Detected change data:
[Start of Attachment]
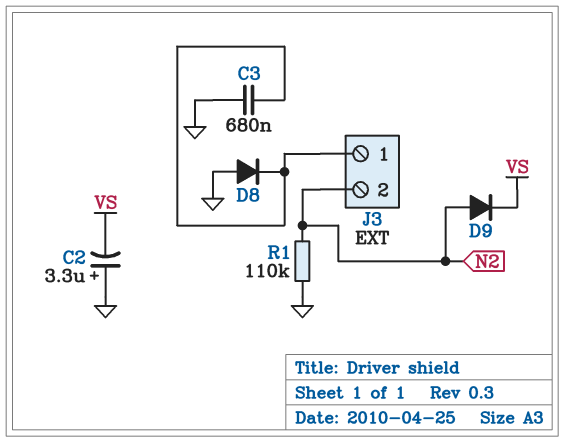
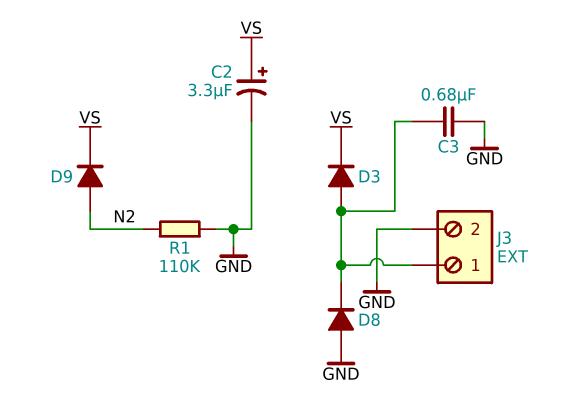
C2: 3.3uF (plus GND, minus VS) -> 3.3uF (plus VS, minus GND)
D3: none -> diode (A J3/1, K VS)
J3 pin 2: N2 -> GND

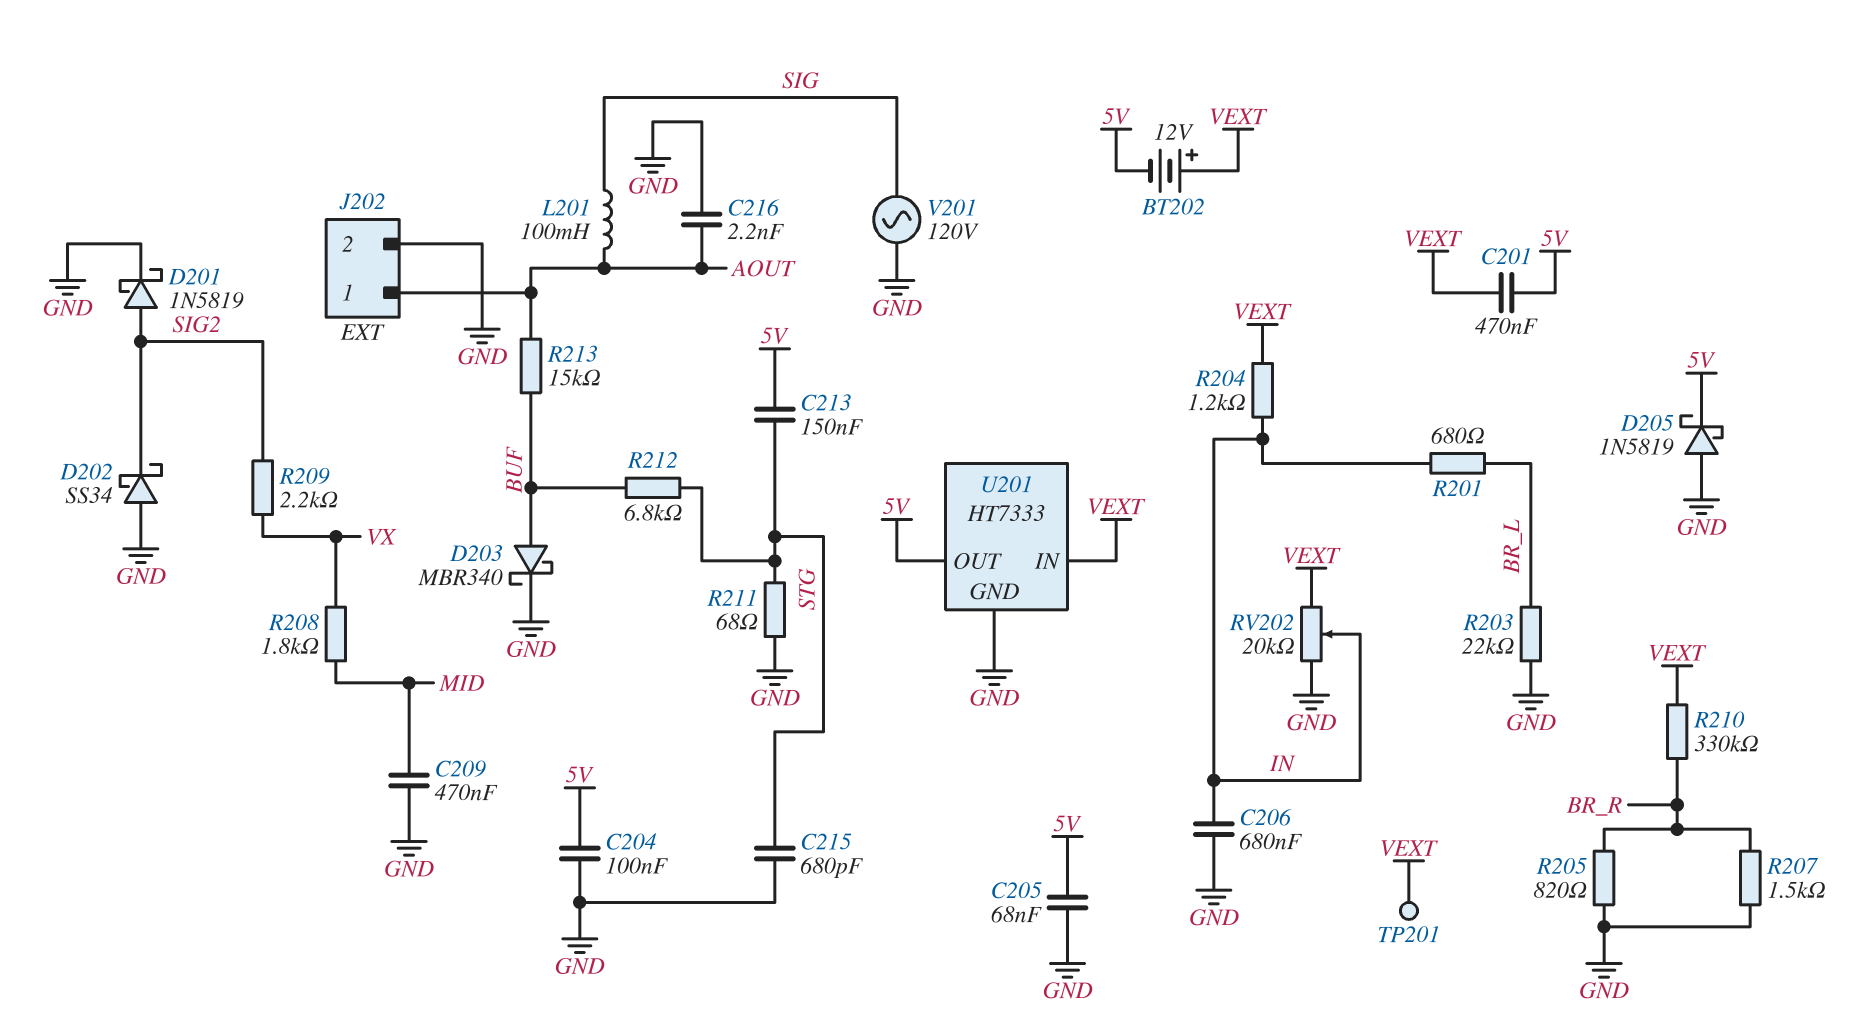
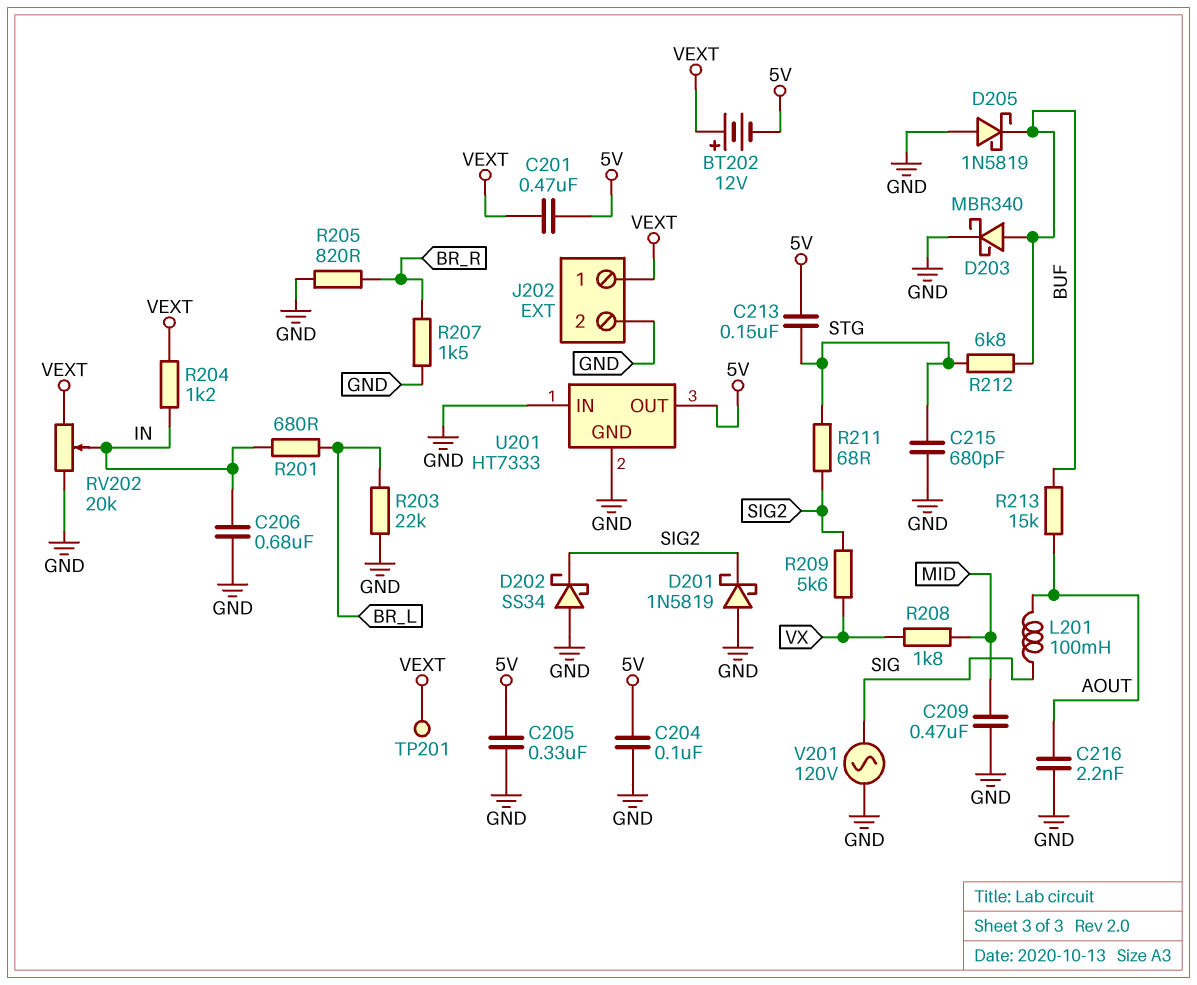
C205: 68nF (5V, GND) -> 330nF (5V, GND)
D201: schottky 1N5819 (A SIG2, K GND) -> schottky 1N5819 (A GND, K SIG2)
D205: schottky 1N5819 (A GND, K 5V) -> schottky 1N5819 (A GND, K BUF)
J202 pin 1: AOUT -> VEXT
R209: 2.2k (SIG2, VX) -> 5.6k (SIG2, VX)
R210: 330k (BR_R, VEXT) -> none
R211: 68 (GND, STG) -> 68 (SIG2, STG)
U201 pin IN: VEXT -> GND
[End of Attachment]
TASK DIRECTIONS - Across the entries, how many lines contain the word "none"? State that number and nothing else.

ANSWER TO THE PROBLEM - 2